---------- Data to use
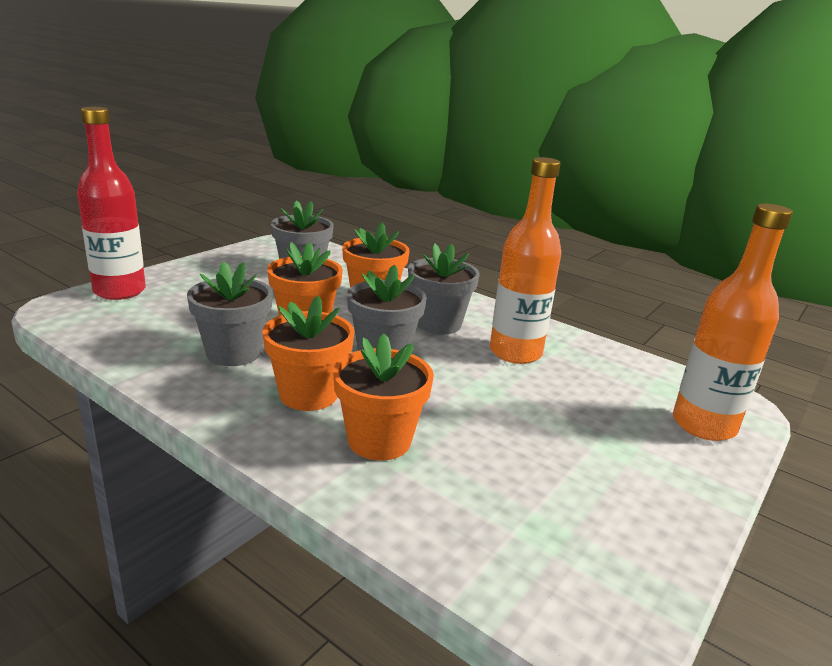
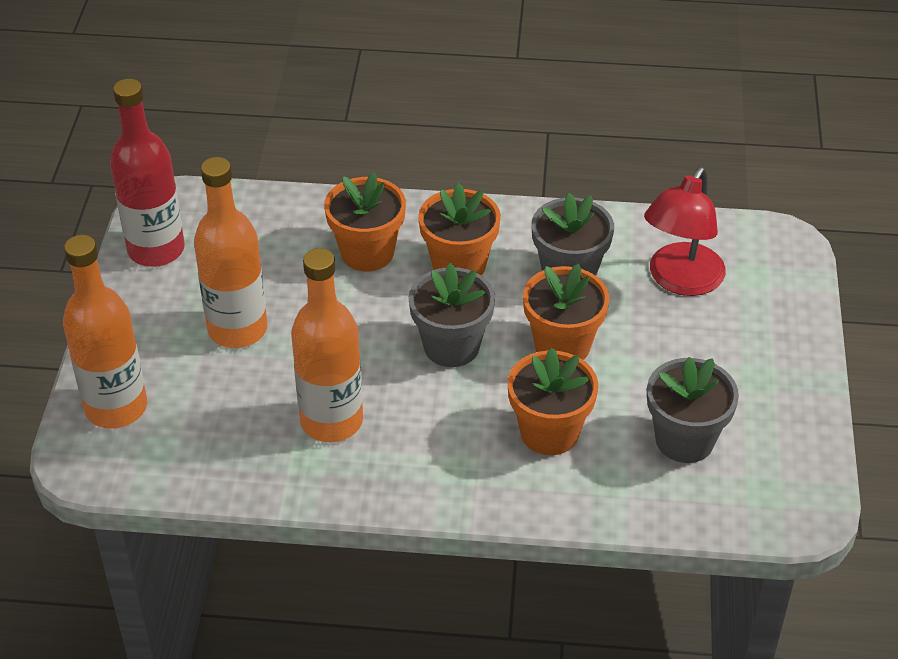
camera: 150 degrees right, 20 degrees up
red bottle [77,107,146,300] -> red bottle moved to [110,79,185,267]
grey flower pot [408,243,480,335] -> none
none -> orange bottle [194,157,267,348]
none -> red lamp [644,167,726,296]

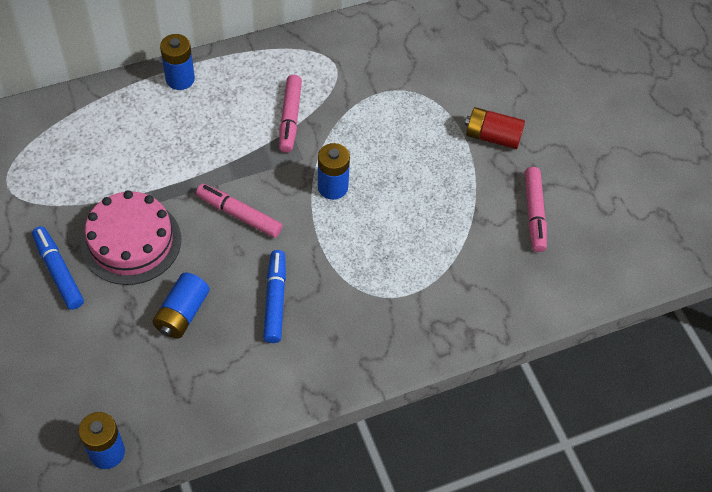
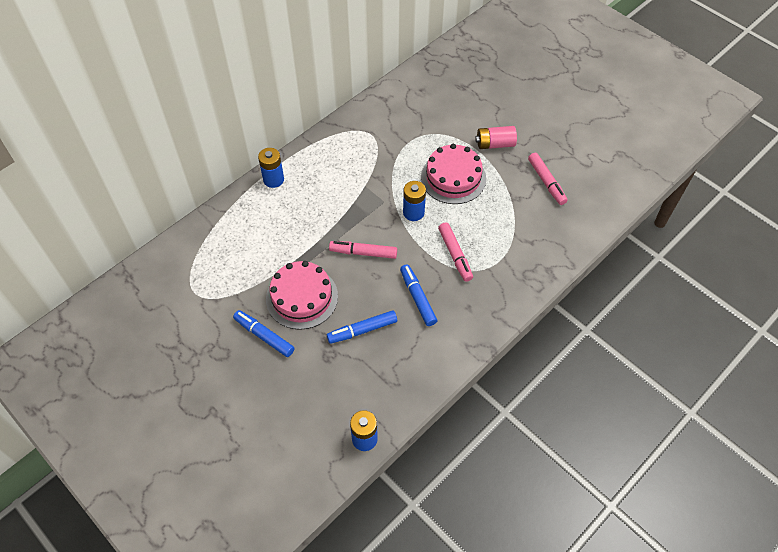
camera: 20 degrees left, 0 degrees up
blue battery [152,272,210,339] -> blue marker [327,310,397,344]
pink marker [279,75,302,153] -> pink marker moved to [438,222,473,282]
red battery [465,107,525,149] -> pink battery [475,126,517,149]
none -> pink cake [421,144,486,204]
--------------------
* _What you have to do_
Copy exactly, please, every line from the one holding "none -> orange bottle [194,157,267,348]" through the last line of the data, both ends included, and no pictures.

* _Answer to the exercise_
none -> orange bottle [194,157,267,348]
none -> red lamp [644,167,726,296]

camera: 20 degrees left, 0 degrees up
blue battery [152,272,210,339] -> blue marker [327,310,397,344]
pink marker [279,75,302,153] -> pink marker moved to [438,222,473,282]
red battery [465,107,525,149] -> pink battery [475,126,517,149]
none -> pink cake [421,144,486,204]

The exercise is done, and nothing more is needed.